◆ **What is expected**
Your reply should hold only the lines from the records below where "yellow" occurs.

◆ **Data under study**
◆ ◆ ◆ ◆ ◆

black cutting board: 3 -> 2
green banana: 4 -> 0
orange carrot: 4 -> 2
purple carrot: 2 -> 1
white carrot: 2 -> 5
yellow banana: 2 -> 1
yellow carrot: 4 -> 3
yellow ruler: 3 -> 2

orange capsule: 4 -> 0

◆ ◆ ◆ ◆ ◆

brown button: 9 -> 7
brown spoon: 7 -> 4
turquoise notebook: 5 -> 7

◆ ◆ ◆ ◆ ◆

◆ **Written solution**
yellow banana: 2 -> 1
yellow carrot: 4 -> 3
yellow ruler: 3 -> 2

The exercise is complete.